Short exercise ▸ Output as a JSON list of strings the records starting at the line that contains "bistro (306, 458)" and ending at the line that contains "inexpensive (883, 635)", both included, with one string per line and blank lines left out.

Provided records ▸
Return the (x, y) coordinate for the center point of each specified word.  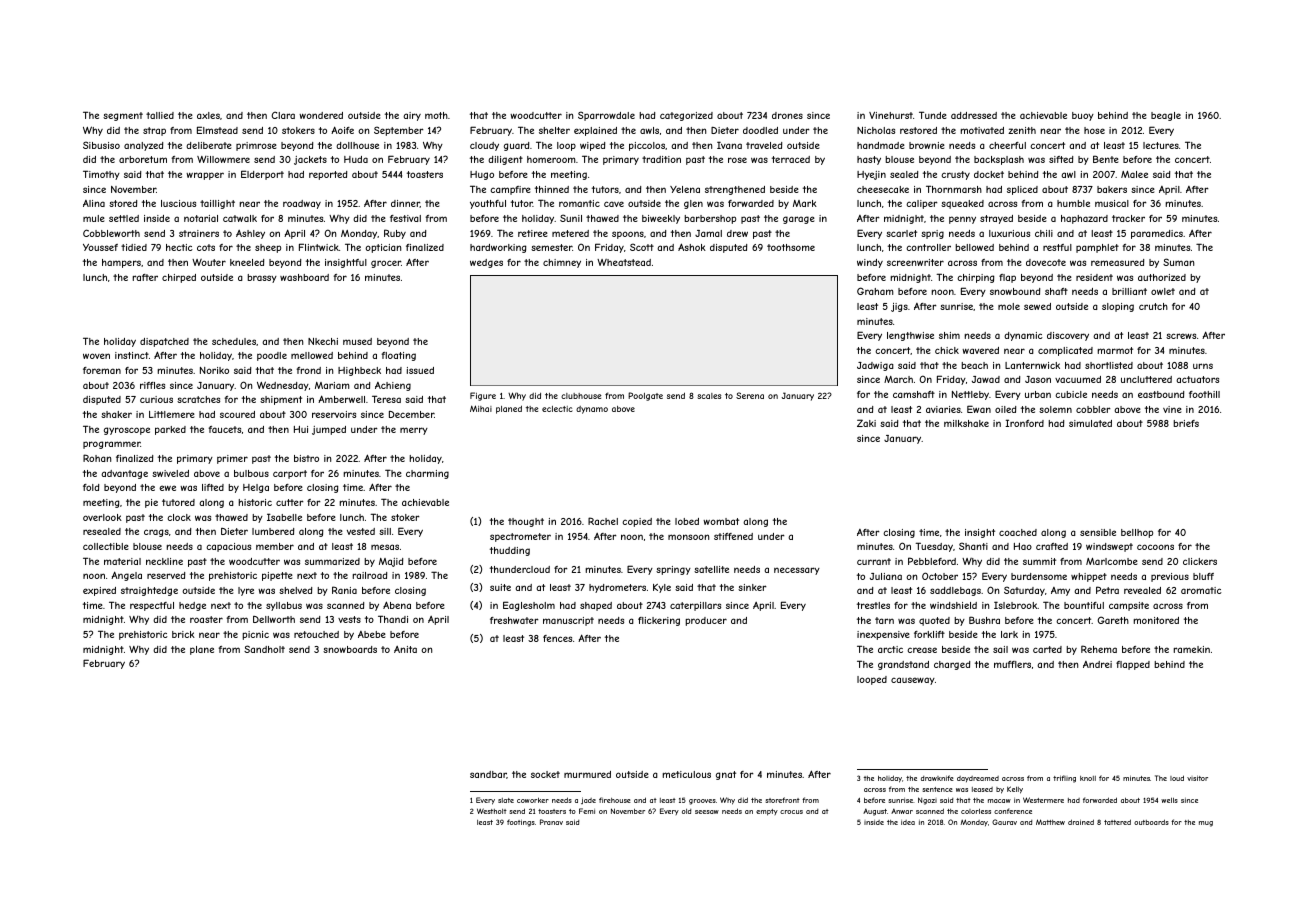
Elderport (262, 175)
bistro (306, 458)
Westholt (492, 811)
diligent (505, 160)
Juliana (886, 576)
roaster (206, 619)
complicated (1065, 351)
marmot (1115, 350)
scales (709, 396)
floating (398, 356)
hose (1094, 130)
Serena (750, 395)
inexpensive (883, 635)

==

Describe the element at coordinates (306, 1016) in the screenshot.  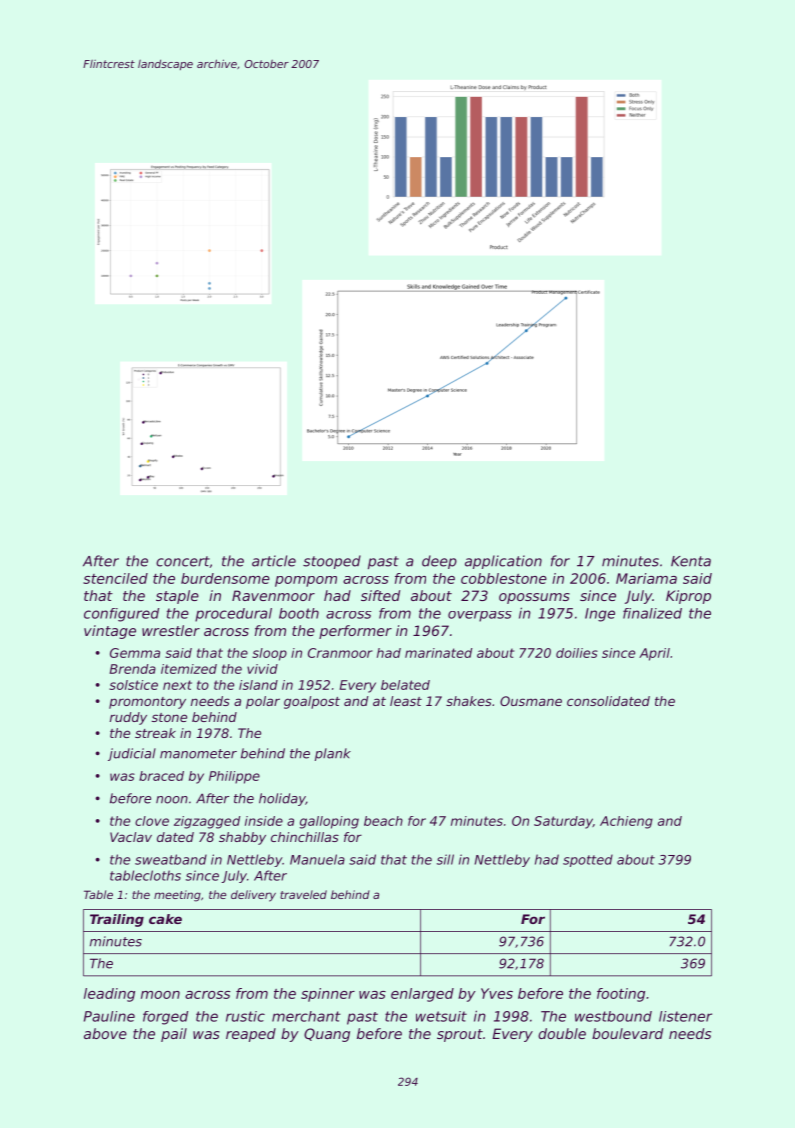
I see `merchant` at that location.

...

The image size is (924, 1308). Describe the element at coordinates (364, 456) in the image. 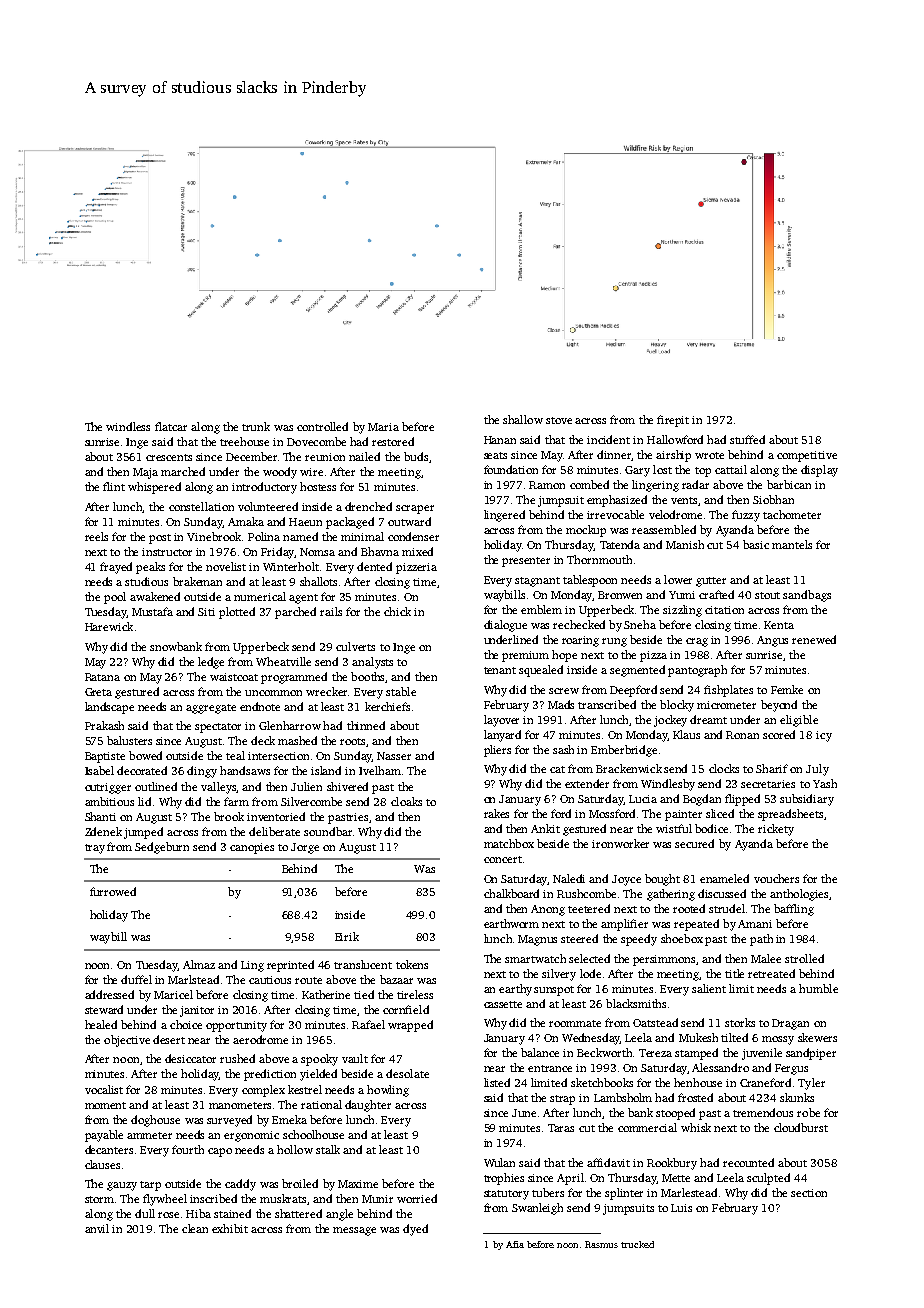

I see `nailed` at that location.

Reply ▸
[
  "bistro (306, 458)",
  "Westholt (492, 811)",
  "diligent (505, 160)",
  "Juliana (886, 576)",
  "roaster (206, 619)",
  "complicated (1065, 351)",
  "marmot (1115, 350)",
  "scales (709, 396)",
  "floating (398, 356)",
  "hose (1094, 130)",
  "Serena (750, 395)",
  "inexpensive (883, 635)"
]